Problem details:
The records that follow are to be transcribed in full, leaving out each picture.

Material for this task:
********************
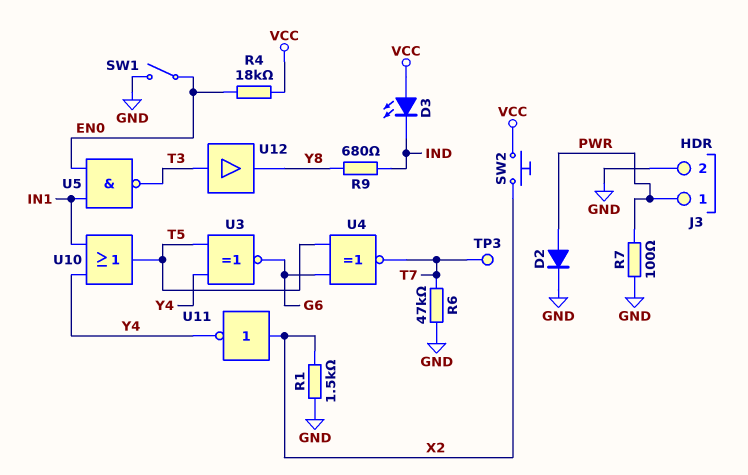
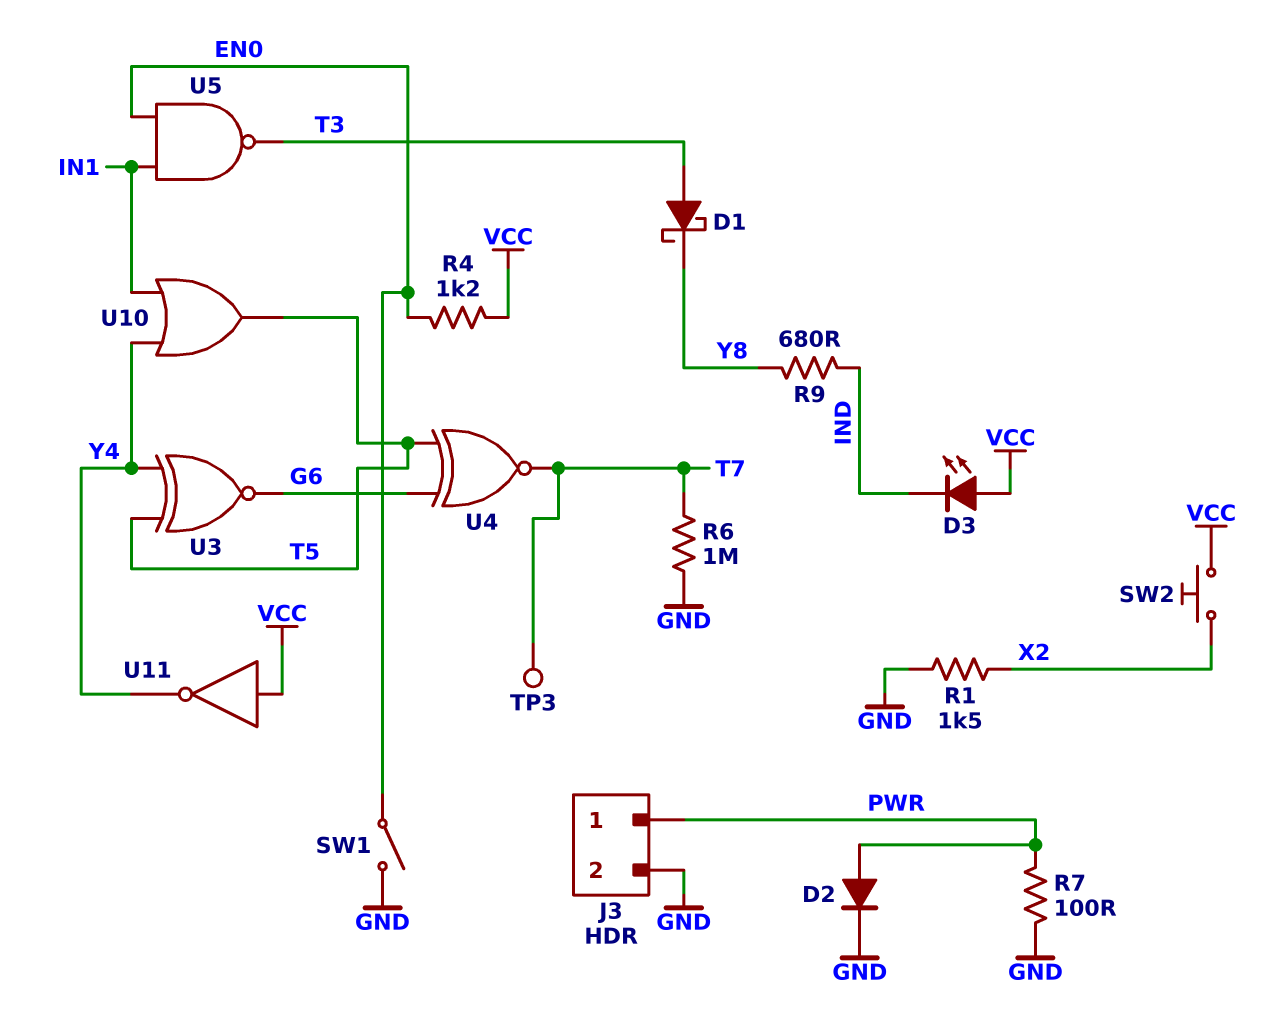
D1: none -> schottky (A T3, K Y8)
R4: 18k (EN0, VCC) -> 1.2k (EN0, VCC)
R6: 47k (GND, T7) -> 1M (GND, T7)
U11: NOT (in X2, out Y4) -> NOT (in VCC, out Y4)
U12: buffer (in T3, out Y8) -> none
********************
Expected answer:
D1: none -> schottky (A T3, K Y8)
R4: 18k (EN0, VCC) -> 1.2k (EN0, VCC)
R6: 47k (GND, T7) -> 1M (GND, T7)
U11: NOT (in X2, out Y4) -> NOT (in VCC, out Y4)
U12: buffer (in T3, out Y8) -> none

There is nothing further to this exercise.